• [Work to complete] Print the lines in the listing below that fall between the line with "grey cone H8 level 2 -> black cone H8 level 2" and the line with "grey round brick H6 level 2 -> none", those two lines included, exactly as they stand and with nothing else.

• [Provided information]

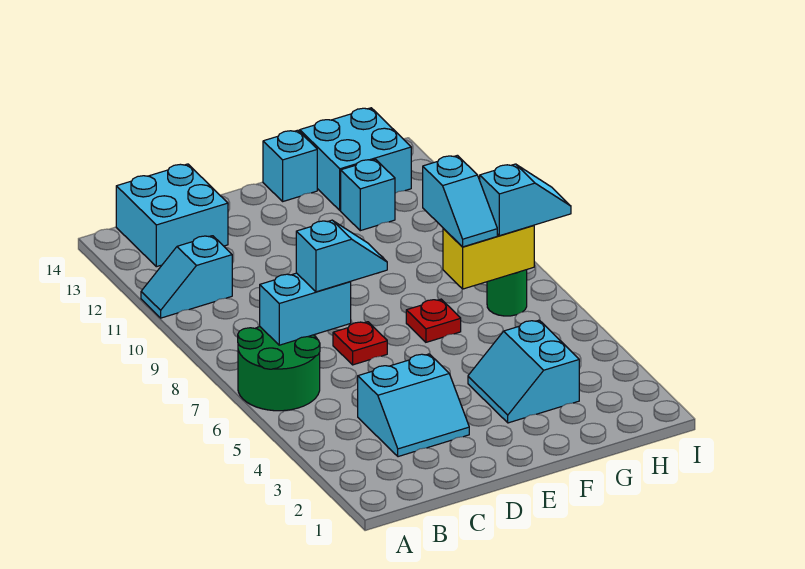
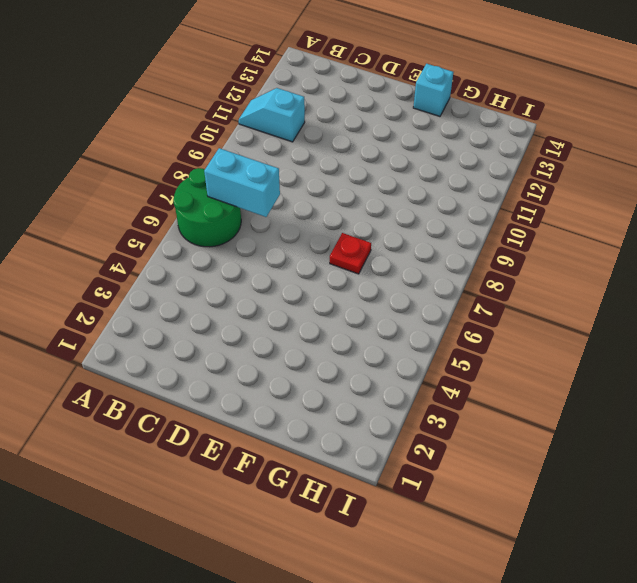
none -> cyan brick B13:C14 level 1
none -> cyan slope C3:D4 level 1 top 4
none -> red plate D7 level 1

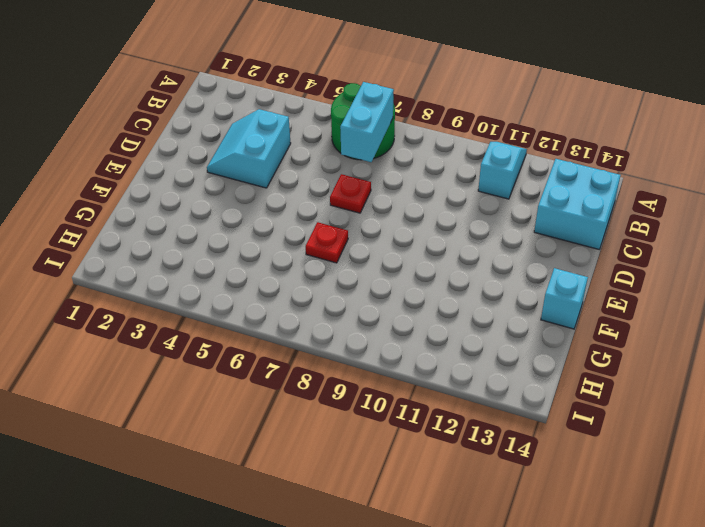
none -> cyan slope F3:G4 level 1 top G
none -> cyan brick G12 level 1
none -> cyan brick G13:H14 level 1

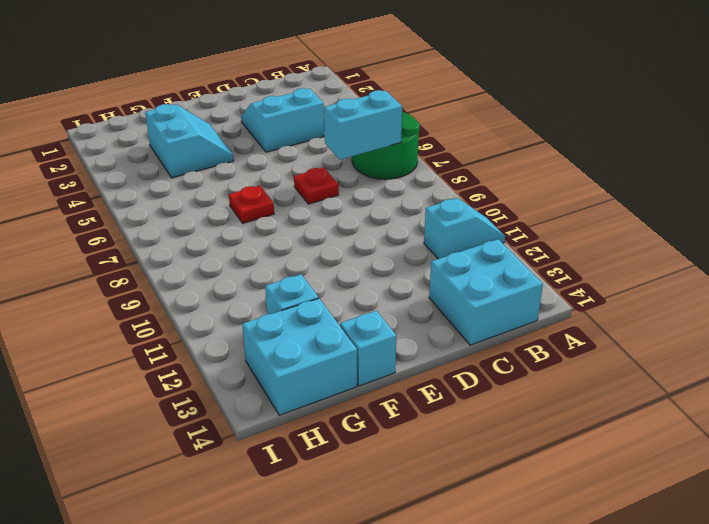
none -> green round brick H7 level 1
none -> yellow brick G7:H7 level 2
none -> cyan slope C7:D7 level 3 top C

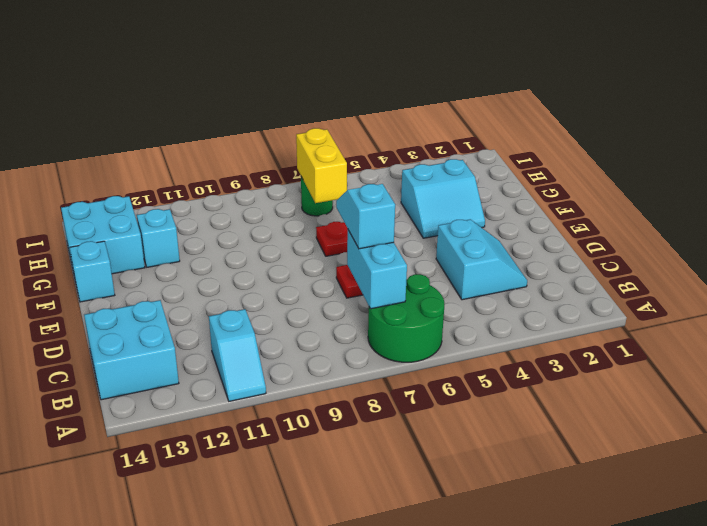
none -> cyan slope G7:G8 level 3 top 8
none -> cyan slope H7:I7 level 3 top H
...
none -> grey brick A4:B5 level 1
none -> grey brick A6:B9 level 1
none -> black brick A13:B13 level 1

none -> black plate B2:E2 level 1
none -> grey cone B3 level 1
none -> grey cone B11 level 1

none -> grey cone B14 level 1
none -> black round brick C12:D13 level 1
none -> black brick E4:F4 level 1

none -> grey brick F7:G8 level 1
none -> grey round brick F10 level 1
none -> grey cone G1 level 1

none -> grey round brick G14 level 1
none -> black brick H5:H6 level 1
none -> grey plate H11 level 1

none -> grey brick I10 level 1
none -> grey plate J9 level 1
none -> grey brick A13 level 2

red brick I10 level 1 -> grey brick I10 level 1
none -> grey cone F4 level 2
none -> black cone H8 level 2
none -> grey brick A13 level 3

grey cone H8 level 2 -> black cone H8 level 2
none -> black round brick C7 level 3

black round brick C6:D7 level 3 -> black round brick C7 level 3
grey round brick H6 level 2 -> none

• [Answer for the task]
grey cone H8 level 2 -> black cone H8 level 2
none -> black round brick C7 level 3

black round brick C6:D7 level 3 -> black round brick C7 level 3
grey round brick H6 level 2 -> none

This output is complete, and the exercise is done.